---------- Records for this exercise ----------

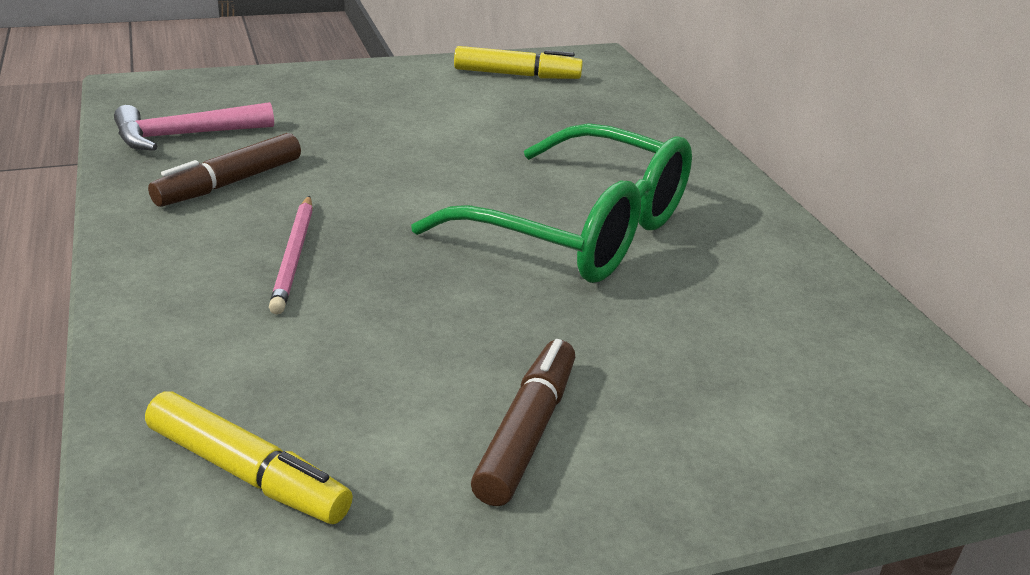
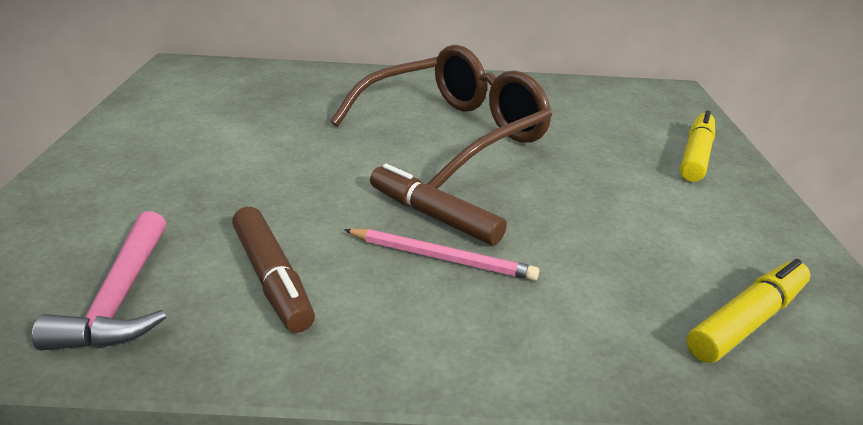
camera: 70 degrees left, 0 degrees up
green glasses [411,123,692,283] -> brown glasses [331,45,552,189]
yellow marker [454,46,583,79] -> yellow marker moved to [680,110,715,182]
brown marker [471,339,575,506] -> brown marker moved to [370,164,507,245]

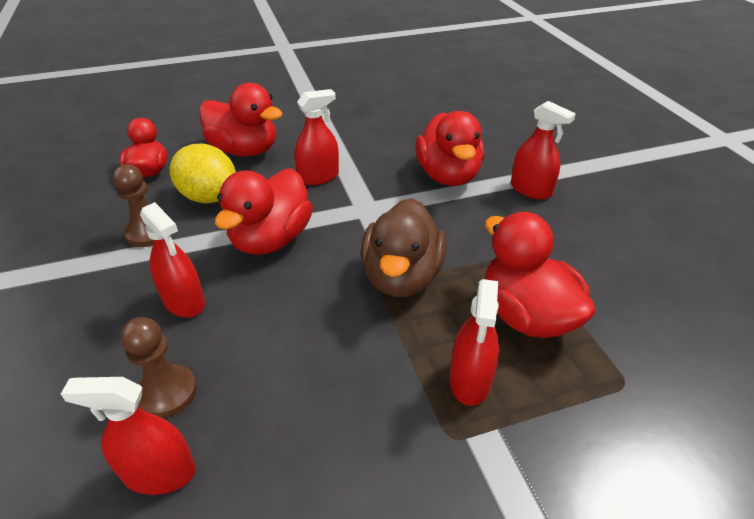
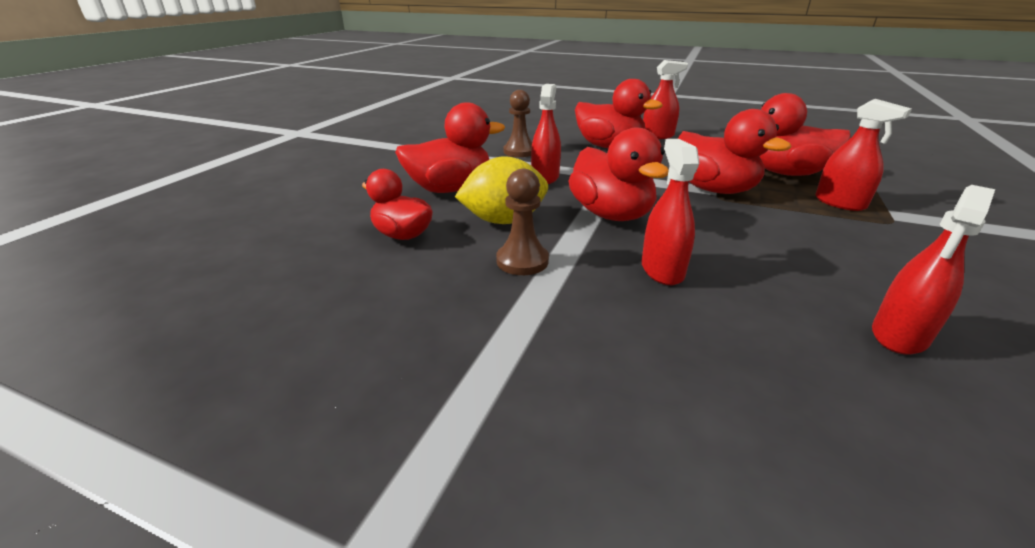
camera: 50 degrees left, 10 degrees down
brown pawn [121,317,197,418] -> brown pawn moved to [503,90,532,157]
red spray bottle [140,202,205,318] -> red spray bottle turned 90 degrees counterclockwise [642,139,699,285]
brown duck [361,198,446,297] -> red duck [677,109,791,194]

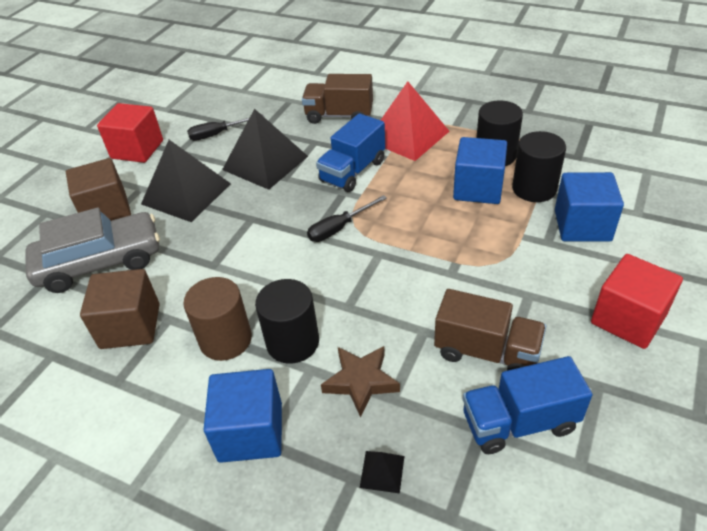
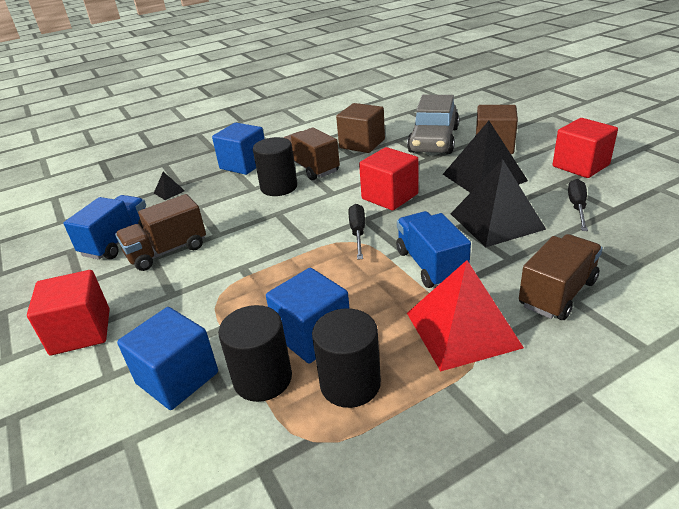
camera: 125 degrees right, 10 degrees down
brown cylinder [183,277,252,361] -> brown truck [283,127,340,180]
brown star [321,346,400,418] -> none
none -> red cube [359,147,418,210]

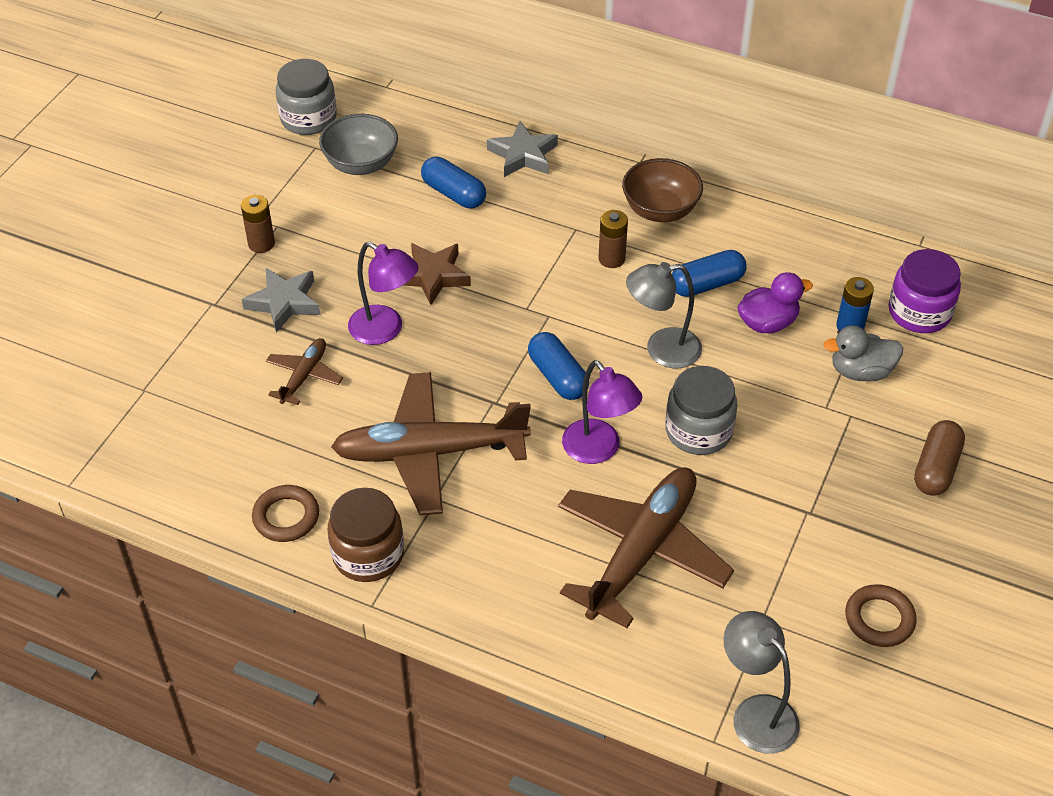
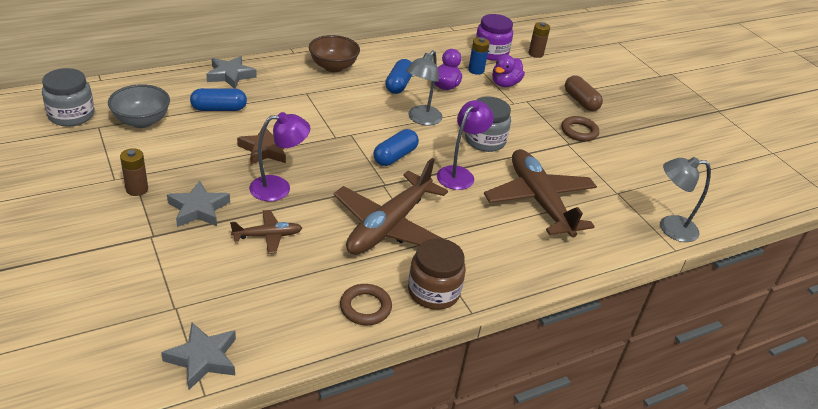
camera: 55 degrees left, 10 degrees down
brown plane [266,338,343,405] -> brown plane turned 105 degrees clockwise [230,210,302,254]
blue capsule [528,332,589,400] -> blue capsule turned 60 degrees counterclockwise [373,129,419,166]
purple lamp [562,360,642,464] -> purple lamp turned 60 degrees counterclockwise [437,100,494,190]
brown battery [598,210,628,268] -> brown battery moved to [528,22,550,58]
grey duck [823,326,903,381] -> purple duck [492,55,525,87]
brown ring [845,584,917,647] -> brown ring moved to [561,116,599,142]
none -> grey star [161,323,236,390]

----------

* **Problem to work on**
Search the records for the word "duck". Copy each line where it appears.

* **Expected answer**
brown duck [361,198,446,297] -> red duck [677,109,791,194]
grey duck [823,326,903,381] -> purple duck [492,55,525,87]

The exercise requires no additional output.